- _Task to complete_
What you hand back must match the records word for word, with no pictures.

- _Record set_
[Start of section]
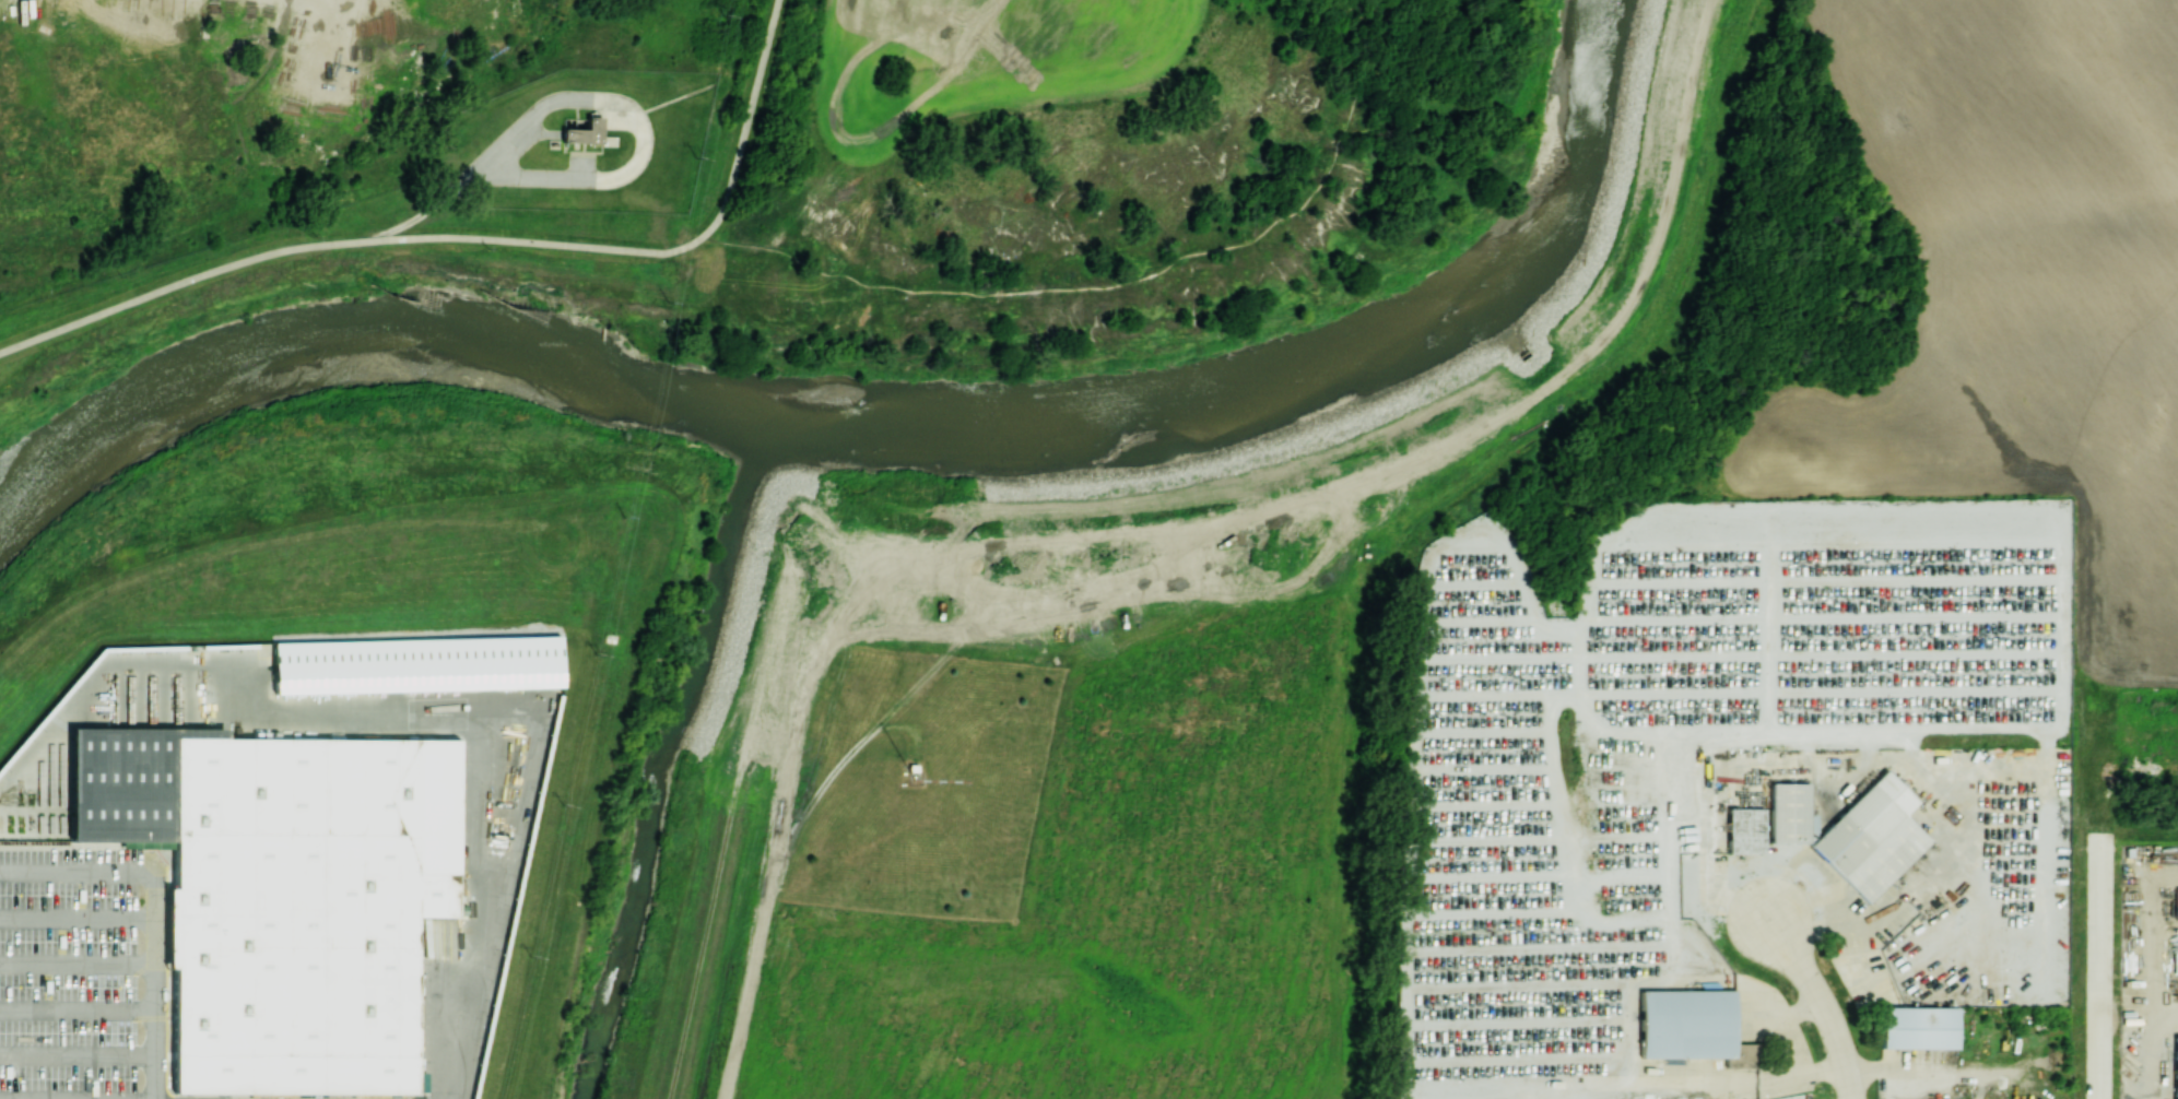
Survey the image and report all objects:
road: (748, 108)
building: (584, 132)
road: (356, 241)
river: (889, 426)
building: (416, 664)
river: (662, 754)
building: (90, 787)
building: (1790, 814)
building: (1745, 830)
building: (1871, 837)
road: (77, 871)
building: (306, 911)
road: (77, 915)
road: (1879, 915)
road: (77, 962)
road: (2101, 965)
road: (154, 984)
road: (1820, 1004)
road: (77, 1007)
building: (1686, 1023)
building: (1918, 1027)
road: (77, 1053)
building: (1741, 1056)
building: (2175, 1068)
road: (77, 1098)

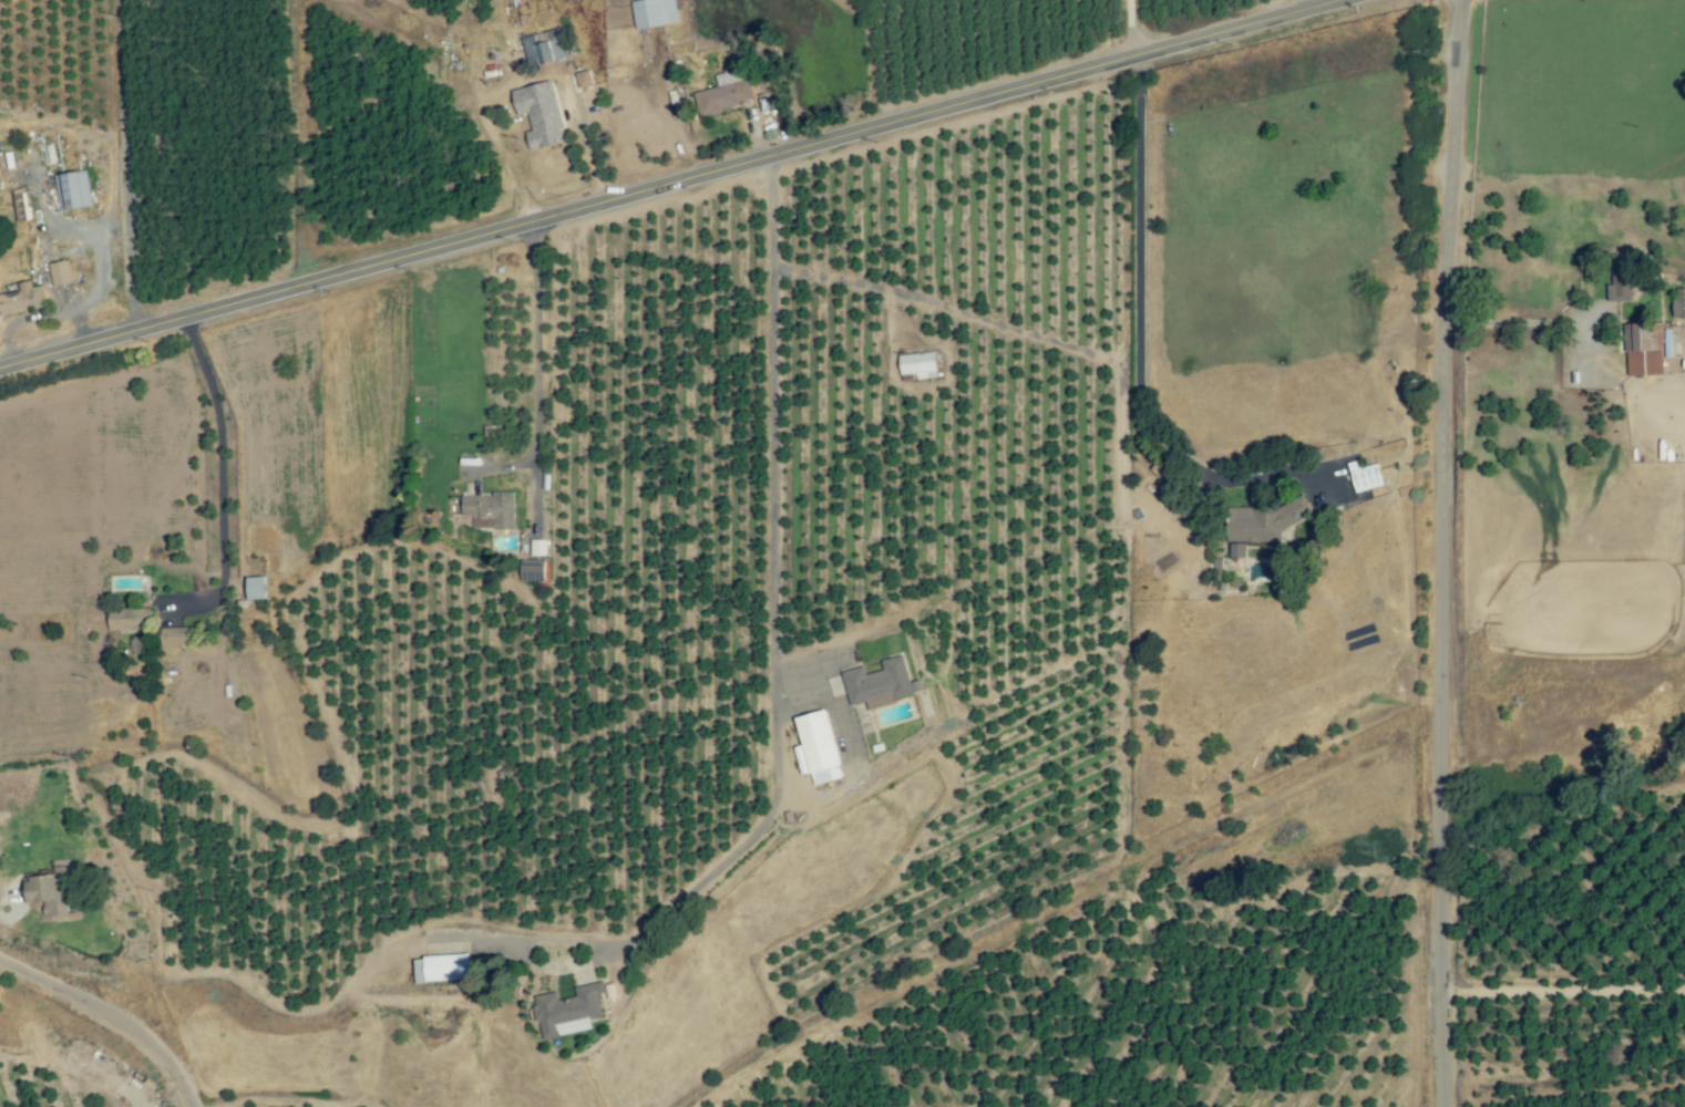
[End of section]
- _Exercise answer_
Survey the image and report all objects:
road: (748, 108)
building: (584, 132)
road: (356, 241)
river: (889, 426)
building: (416, 664)
river: (662, 754)
building: (90, 787)
building: (1790, 814)
building: (1745, 830)
building: (1871, 837)
road: (77, 871)
building: (306, 911)
road: (77, 915)
road: (1879, 915)
road: (77, 962)
road: (2101, 965)
road: (154, 984)
road: (1820, 1004)
road: (77, 1007)
building: (1686, 1023)
building: (1918, 1027)
road: (77, 1053)
building: (1741, 1056)
building: (2175, 1068)
road: (77, 1098)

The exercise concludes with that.